Data records

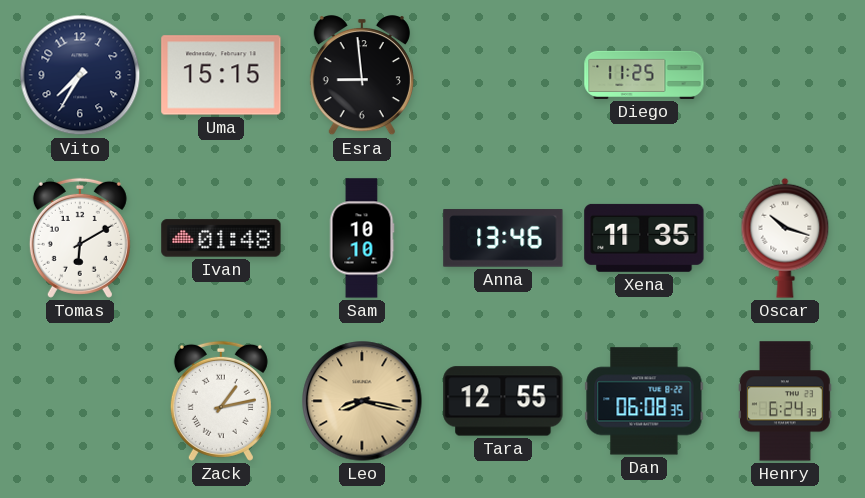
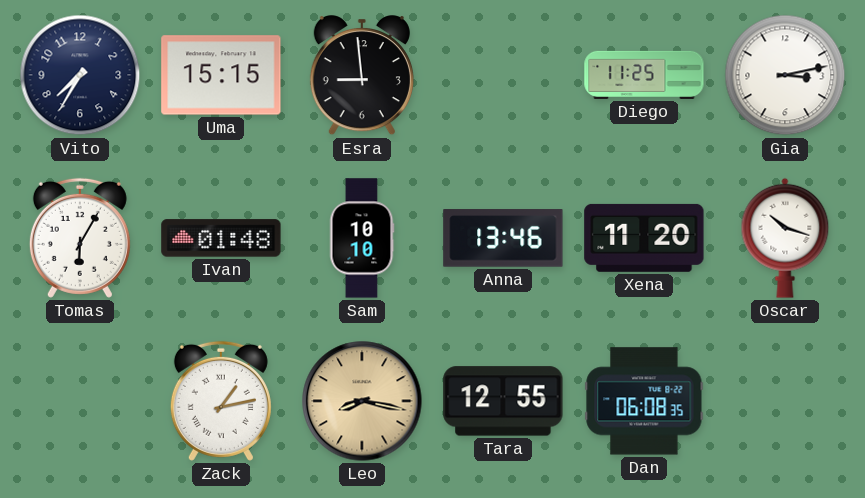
Gia: none -> 3:13
Tomas: 6:10 -> 6:05
Xena: 11:35 -> 11:20
Henry: 6:24 -> none
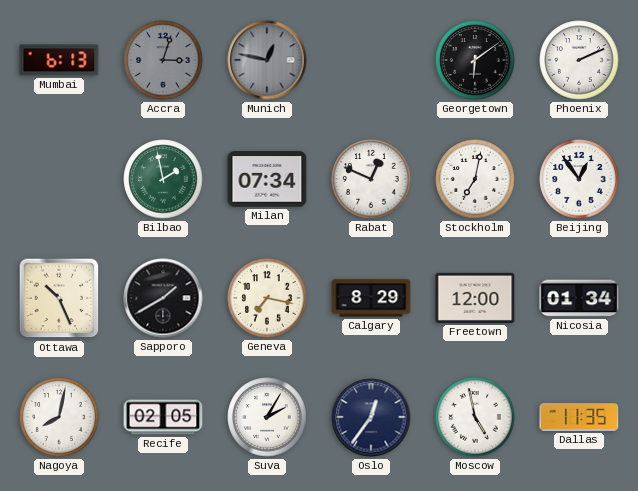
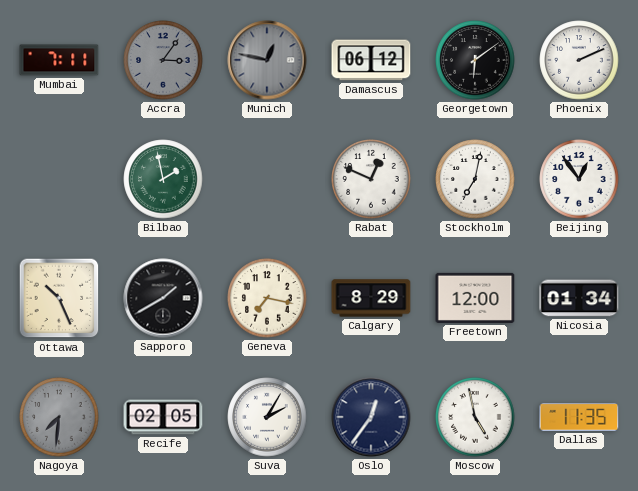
Mumbai: 6:13 -> 7:11
Accra: 3:03 -> 3:06
Damascus: none -> 06:12
Milan: 07:34 -> none
Nagoya: 8:02 -> 7:31
Nagoya dial: white -> grey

Directions: Rewrite the lines above for every item, swapping each "none" for "no time" and leaving everything else unchanged. Don't include the pictures in your answer.

Output for this task:
Gia: no time -> 3:13
Tomas: 6:10 -> 6:05
Xena: 11:35 -> 11:20
Henry: 6:24 -> no time
Mumbai: 6:13 -> 7:11
Accra: 3:03 -> 3:06
Damascus: no time -> 06:12
Milan: 07:34 -> no time
Nagoya: 8:02 -> 7:31
Nagoya dial: white -> grey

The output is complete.